■ WHAT THE TASK ASKS:
Each record below should be output verbatim, without pictures.

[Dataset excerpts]
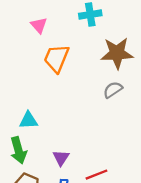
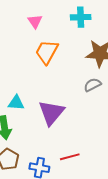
purple triangle: (61, 158) -> (51, 113), moved, size x1.8

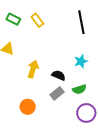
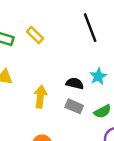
black semicircle: (59, 75) -> (75, 83), moved
gray rectangle: (57, 93) -> (74, 106), moved, turned 72

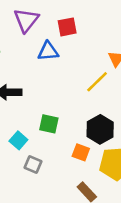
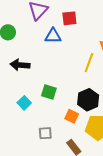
yellow line: (97, 82) -> (89, 63), turned -30
gray square: (33, 165) -> (45, 133), moved, turned -32

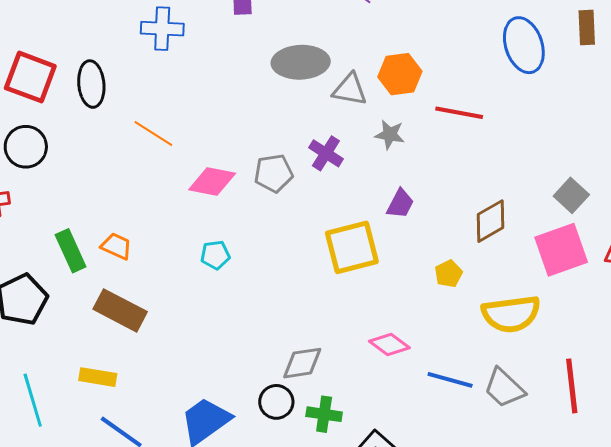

■ FINAL ANSWER:
purple triangle: (61, 158) -> (51, 113), moved, size x1.8

black semicircle: (59, 75) -> (75, 83), moved
gray rectangle: (57, 93) -> (74, 106), moved, turned 72

yellow line: (97, 82) -> (89, 63), turned -30
gray square: (33, 165) -> (45, 133), moved, turned -32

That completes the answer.